The task -> In the records that come next, find every line with "orange". Return those lines.

Collected data ->
★ ★ ★ ★

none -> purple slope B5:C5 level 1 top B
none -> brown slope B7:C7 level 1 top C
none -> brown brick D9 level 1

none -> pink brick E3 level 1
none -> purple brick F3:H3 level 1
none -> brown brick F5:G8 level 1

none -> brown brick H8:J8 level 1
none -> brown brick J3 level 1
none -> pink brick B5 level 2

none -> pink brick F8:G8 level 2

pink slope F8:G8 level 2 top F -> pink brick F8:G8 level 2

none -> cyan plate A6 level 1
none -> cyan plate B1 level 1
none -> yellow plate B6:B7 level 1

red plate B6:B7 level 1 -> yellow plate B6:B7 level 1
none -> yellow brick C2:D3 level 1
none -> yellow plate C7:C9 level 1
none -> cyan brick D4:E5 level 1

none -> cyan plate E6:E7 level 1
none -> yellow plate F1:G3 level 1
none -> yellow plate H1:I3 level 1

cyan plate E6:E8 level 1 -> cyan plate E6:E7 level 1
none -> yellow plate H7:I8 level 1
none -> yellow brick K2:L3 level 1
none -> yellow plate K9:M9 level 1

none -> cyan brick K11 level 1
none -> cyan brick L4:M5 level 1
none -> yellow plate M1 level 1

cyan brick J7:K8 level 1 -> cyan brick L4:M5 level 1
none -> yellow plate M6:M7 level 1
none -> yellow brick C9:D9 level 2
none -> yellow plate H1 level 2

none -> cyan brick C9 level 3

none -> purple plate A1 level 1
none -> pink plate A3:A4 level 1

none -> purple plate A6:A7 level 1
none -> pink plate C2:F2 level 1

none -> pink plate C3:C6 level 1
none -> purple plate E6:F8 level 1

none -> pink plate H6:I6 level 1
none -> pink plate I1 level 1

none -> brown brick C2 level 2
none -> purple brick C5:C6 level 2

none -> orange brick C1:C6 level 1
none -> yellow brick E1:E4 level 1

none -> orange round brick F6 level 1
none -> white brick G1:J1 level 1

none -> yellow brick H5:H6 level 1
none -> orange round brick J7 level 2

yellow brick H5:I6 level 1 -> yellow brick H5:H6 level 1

★ ★ ★ ★

Solution ->
none -> orange brick C1:C6 level 1
none -> orange round brick F6 level 1
none -> orange round brick J7 level 2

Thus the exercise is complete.